TO DO: Ignoring the images, restate the records below word for word.

[Scene image comparisons]
* * * * *
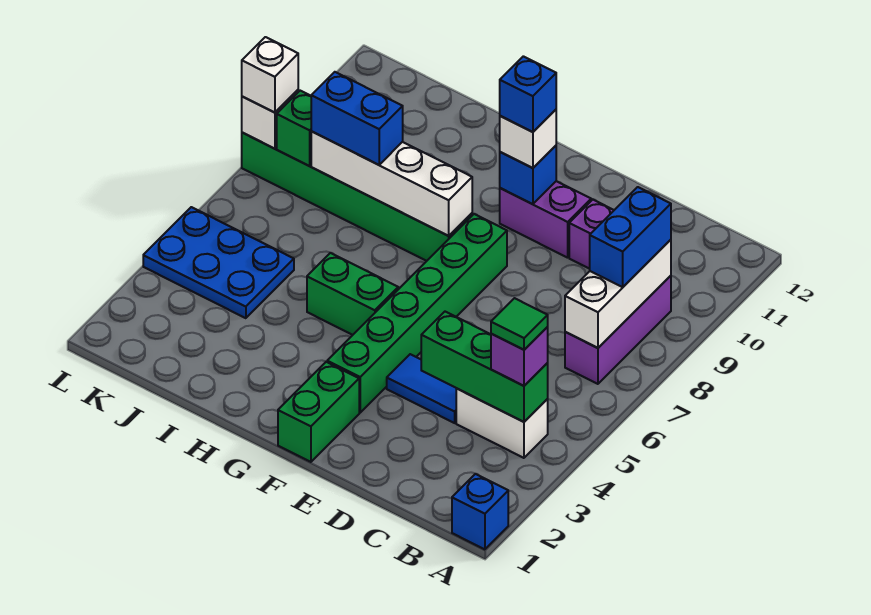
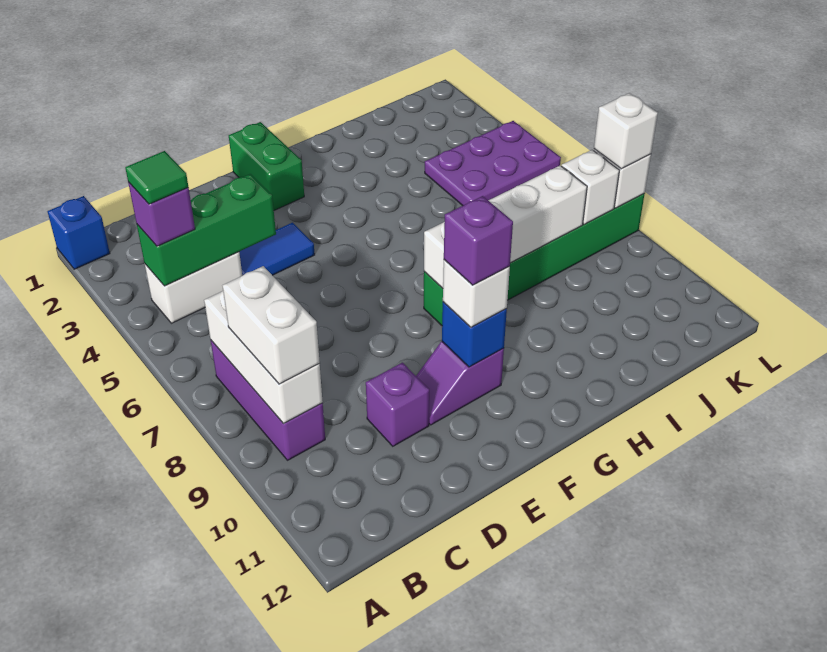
blue brick B8:B9 level 3 -> white brick B8:B9 level 3
purple brick E10:F10 level 1 -> purple slope E10:F10 level 1 top F
green brick F3:F8 level 1 -> none
blue brick F10 level 4 -> purple brick F10 level 4
green brick G5:H5 level 1 -> none
blue brick I8:J8 level 3 -> none
blue plate J4:L5 level 1 -> purple plate J4:L5 level 1
green brick K8 level 2 -> white brick K8 level 2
* * * * *
WORKED SOLUTION:
blue brick B8:B9 level 3 -> white brick B8:B9 level 3
purple brick E10:F10 level 1 -> purple slope E10:F10 level 1 top F
green brick F3:F8 level 1 -> none
blue brick F10 level 4 -> purple brick F10 level 4
green brick G5:H5 level 1 -> none
blue brick I8:J8 level 3 -> none
blue plate J4:L5 level 1 -> purple plate J4:L5 level 1
green brick K8 level 2 -> white brick K8 level 2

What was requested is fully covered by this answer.